Work task — Set down exactly the lines below, starting at the one that contains "white stacking toy: 2 -> 1" and ending at the one that contains "brown heart: 0 -> 5", with both of those lines included and nothing else.

*** Block opens ***

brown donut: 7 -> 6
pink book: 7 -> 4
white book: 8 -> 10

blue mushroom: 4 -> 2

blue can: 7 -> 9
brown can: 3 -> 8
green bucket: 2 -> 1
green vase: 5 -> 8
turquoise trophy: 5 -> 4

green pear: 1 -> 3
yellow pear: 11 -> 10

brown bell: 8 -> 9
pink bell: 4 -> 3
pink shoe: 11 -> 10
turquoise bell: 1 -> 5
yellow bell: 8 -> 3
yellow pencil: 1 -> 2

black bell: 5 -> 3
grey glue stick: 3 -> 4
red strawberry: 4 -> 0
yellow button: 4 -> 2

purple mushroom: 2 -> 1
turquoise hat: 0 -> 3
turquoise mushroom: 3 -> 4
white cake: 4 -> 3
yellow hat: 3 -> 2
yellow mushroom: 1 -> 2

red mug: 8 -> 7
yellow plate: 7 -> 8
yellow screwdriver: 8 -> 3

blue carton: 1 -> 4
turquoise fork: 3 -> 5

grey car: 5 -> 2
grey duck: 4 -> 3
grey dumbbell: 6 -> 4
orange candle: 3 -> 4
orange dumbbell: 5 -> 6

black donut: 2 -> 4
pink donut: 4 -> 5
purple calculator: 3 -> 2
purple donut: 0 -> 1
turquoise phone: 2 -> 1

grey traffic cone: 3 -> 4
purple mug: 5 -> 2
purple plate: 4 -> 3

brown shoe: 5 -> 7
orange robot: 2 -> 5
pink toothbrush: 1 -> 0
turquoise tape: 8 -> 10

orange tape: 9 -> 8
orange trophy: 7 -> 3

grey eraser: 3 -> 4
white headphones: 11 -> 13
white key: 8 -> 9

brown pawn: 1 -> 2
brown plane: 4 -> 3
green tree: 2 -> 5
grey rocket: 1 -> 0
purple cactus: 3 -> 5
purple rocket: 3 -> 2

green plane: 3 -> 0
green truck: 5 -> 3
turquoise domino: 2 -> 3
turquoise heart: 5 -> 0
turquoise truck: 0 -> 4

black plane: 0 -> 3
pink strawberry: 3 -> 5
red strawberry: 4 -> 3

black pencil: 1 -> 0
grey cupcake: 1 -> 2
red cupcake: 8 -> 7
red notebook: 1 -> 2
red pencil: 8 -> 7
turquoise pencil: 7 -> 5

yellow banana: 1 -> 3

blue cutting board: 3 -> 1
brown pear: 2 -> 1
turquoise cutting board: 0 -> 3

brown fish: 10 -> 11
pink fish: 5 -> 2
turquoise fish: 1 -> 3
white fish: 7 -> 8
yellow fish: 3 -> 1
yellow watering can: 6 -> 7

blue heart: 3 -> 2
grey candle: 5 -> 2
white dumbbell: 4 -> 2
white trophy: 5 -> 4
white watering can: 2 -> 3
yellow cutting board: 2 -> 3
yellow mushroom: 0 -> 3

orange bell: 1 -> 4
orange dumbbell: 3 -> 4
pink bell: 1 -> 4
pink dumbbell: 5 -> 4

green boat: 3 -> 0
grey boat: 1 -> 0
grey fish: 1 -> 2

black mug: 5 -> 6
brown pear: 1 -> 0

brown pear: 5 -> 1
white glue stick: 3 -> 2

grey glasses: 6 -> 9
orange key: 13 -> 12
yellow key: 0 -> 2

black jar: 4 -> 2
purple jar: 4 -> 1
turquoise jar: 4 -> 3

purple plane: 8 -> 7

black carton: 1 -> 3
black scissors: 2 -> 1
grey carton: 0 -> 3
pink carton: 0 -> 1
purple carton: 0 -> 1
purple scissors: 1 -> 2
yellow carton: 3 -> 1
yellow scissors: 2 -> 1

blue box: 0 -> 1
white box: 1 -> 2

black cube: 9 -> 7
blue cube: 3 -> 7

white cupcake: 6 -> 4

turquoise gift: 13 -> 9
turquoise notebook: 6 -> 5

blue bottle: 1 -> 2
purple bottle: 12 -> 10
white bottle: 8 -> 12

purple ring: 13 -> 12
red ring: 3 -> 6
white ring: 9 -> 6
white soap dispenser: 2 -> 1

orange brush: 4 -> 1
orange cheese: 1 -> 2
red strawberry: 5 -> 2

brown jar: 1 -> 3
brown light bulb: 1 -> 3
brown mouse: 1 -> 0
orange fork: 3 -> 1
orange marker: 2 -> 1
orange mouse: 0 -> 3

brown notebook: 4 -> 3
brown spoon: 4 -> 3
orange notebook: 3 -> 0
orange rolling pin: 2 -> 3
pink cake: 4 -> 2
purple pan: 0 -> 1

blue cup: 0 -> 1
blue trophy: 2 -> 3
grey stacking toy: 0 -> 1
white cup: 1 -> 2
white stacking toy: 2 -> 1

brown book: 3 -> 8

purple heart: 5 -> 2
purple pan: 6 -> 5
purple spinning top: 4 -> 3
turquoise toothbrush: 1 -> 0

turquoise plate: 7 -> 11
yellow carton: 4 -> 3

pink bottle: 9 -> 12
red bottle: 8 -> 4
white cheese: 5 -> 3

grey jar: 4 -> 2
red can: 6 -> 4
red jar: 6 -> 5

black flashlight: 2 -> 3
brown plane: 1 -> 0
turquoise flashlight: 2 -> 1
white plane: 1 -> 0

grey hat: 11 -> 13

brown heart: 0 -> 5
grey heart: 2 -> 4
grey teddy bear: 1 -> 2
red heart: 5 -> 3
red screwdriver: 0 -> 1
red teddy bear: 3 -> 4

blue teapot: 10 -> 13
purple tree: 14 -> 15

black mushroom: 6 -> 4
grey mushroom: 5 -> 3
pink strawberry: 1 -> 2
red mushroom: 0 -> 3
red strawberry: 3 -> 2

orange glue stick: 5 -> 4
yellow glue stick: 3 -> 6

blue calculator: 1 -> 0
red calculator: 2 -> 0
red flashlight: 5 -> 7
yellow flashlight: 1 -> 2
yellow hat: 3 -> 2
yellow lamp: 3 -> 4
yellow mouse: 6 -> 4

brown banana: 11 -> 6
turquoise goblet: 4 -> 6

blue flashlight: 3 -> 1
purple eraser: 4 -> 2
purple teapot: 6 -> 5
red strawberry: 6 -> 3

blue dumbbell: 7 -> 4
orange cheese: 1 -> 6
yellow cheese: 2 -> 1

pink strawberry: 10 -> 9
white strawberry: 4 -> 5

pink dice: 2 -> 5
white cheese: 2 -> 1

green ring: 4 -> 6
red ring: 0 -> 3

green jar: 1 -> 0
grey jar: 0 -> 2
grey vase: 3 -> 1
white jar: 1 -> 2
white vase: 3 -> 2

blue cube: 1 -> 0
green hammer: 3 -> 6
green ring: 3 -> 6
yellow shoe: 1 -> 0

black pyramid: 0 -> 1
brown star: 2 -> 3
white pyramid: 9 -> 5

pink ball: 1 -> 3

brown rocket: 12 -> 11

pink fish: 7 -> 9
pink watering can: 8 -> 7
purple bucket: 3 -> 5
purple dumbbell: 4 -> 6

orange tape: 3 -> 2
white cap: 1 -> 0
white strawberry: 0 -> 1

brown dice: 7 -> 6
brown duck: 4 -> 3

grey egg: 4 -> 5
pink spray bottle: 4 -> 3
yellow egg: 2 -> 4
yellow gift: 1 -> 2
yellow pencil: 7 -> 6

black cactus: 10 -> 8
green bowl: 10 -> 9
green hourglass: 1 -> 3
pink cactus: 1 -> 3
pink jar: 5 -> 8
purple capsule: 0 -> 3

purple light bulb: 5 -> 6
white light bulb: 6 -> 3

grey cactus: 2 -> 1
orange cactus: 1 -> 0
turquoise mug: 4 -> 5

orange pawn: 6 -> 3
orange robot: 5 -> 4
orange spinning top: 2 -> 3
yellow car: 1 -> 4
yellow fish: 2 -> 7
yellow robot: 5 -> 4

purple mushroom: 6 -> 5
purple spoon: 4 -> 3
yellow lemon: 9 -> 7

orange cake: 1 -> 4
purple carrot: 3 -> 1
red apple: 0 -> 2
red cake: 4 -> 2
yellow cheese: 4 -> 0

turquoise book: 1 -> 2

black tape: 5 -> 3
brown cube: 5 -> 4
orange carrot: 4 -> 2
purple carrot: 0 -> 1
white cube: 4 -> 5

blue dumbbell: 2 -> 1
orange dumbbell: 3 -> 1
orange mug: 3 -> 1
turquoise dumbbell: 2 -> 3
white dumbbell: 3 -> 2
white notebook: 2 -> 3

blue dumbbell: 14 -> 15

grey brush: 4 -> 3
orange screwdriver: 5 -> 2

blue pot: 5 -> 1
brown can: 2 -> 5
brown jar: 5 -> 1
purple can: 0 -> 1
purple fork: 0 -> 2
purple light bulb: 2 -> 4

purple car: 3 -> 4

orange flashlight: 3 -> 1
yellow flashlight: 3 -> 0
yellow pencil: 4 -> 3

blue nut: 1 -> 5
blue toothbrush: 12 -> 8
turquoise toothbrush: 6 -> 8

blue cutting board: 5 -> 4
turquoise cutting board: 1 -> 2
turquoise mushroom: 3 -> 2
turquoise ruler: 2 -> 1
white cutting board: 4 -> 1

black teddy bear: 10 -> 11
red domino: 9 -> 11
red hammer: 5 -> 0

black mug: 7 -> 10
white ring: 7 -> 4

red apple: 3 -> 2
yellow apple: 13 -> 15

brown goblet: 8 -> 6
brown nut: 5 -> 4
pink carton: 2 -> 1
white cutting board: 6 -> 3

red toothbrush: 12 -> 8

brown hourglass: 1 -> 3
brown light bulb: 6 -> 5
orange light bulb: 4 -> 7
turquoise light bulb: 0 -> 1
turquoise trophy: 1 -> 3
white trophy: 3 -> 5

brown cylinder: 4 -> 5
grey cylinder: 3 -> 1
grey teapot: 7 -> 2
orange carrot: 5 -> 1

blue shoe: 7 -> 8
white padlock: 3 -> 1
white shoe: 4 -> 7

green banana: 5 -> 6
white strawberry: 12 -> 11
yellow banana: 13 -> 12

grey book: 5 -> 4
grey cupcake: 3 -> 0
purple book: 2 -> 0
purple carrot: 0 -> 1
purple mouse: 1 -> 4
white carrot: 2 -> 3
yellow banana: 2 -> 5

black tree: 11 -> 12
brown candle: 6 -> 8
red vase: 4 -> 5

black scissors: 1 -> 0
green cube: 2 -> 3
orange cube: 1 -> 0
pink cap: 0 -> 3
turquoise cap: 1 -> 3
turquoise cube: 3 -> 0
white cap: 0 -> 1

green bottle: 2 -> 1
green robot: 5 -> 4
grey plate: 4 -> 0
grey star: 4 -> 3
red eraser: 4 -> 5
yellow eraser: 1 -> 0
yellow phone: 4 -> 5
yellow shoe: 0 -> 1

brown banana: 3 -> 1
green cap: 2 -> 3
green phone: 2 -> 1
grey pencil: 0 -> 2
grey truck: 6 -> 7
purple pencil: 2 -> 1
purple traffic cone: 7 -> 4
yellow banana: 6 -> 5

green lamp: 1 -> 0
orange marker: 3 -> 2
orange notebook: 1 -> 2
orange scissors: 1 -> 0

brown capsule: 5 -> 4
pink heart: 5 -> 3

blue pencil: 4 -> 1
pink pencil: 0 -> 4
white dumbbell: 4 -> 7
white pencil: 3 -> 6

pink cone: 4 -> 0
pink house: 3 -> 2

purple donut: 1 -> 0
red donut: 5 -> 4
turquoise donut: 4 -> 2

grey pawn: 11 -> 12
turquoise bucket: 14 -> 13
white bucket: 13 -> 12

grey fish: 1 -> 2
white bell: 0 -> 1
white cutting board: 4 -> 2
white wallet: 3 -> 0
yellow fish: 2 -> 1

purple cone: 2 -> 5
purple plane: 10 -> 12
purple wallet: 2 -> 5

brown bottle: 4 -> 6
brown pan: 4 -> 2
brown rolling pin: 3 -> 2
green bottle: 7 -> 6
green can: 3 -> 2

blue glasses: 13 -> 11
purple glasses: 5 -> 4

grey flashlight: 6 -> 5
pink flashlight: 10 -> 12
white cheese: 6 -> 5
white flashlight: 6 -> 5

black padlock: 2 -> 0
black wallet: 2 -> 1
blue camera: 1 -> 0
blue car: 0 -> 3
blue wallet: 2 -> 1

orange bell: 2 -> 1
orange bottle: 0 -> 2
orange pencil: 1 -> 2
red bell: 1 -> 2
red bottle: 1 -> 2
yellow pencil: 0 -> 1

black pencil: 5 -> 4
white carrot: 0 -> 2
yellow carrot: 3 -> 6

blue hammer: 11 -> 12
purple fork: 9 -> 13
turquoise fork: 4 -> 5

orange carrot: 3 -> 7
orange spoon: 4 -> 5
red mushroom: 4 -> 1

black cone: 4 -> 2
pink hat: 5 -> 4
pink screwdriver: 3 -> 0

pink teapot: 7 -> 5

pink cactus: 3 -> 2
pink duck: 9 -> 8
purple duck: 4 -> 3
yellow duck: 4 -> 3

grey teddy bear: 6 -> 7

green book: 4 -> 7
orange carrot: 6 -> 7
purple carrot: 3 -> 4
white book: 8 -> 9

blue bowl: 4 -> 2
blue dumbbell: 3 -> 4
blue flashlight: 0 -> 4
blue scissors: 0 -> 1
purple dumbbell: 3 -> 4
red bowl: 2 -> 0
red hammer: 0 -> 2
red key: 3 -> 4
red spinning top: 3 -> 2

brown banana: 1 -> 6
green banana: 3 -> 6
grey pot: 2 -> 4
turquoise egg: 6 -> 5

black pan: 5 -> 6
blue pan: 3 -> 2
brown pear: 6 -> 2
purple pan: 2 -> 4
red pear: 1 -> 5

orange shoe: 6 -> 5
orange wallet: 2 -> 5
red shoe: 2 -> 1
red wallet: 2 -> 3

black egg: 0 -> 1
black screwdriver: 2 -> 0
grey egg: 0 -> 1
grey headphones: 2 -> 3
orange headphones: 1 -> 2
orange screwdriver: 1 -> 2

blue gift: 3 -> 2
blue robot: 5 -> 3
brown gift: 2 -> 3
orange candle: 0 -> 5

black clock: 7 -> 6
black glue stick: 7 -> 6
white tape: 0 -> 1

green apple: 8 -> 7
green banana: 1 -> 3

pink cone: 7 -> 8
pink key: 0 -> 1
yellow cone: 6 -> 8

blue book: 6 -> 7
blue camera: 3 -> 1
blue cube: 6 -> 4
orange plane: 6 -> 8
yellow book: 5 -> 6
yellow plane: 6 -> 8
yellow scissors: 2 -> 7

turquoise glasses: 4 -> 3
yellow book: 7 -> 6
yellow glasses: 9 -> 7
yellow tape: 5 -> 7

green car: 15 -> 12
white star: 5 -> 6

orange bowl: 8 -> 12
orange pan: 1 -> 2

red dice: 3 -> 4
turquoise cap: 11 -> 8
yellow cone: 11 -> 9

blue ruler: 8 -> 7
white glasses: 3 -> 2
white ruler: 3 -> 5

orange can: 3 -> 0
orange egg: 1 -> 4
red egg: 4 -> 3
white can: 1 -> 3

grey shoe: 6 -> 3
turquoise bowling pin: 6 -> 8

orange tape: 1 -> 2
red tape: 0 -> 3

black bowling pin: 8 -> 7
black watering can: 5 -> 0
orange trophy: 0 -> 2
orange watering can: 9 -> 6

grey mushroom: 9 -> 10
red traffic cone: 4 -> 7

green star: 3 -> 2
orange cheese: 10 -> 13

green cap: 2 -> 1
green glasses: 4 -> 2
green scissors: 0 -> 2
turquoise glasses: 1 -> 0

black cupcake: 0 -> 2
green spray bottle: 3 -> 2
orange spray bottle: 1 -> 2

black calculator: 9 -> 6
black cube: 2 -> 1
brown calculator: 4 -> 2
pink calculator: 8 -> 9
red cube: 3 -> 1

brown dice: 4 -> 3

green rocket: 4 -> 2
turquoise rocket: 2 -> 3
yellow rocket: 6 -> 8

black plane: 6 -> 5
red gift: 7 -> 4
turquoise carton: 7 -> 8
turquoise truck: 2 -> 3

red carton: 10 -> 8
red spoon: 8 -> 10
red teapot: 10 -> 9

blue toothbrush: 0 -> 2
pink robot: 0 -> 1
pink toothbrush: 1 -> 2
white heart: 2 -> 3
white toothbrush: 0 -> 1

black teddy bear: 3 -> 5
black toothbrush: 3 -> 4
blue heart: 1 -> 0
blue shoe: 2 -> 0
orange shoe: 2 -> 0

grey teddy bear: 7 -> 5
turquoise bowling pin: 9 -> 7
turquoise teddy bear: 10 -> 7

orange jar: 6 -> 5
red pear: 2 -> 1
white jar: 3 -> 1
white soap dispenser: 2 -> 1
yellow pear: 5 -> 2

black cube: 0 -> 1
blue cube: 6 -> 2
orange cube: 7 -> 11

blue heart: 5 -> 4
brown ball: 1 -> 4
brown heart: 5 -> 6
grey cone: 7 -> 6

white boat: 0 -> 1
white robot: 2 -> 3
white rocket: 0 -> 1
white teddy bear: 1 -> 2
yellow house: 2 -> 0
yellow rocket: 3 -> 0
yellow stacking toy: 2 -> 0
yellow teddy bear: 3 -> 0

*** Block closes ***

Result of this exercise —
white stacking toy: 2 -> 1

brown book: 3 -> 8

purple heart: 5 -> 2
purple pan: 6 -> 5
purple spinning top: 4 -> 3
turquoise toothbrush: 1 -> 0

turquoise plate: 7 -> 11
yellow carton: 4 -> 3

pink bottle: 9 -> 12
red bottle: 8 -> 4
white cheese: 5 -> 3

grey jar: 4 -> 2
red can: 6 -> 4
red jar: 6 -> 5

black flashlight: 2 -> 3
brown plane: 1 -> 0
turquoise flashlight: 2 -> 1
white plane: 1 -> 0

grey hat: 11 -> 13

brown heart: 0 -> 5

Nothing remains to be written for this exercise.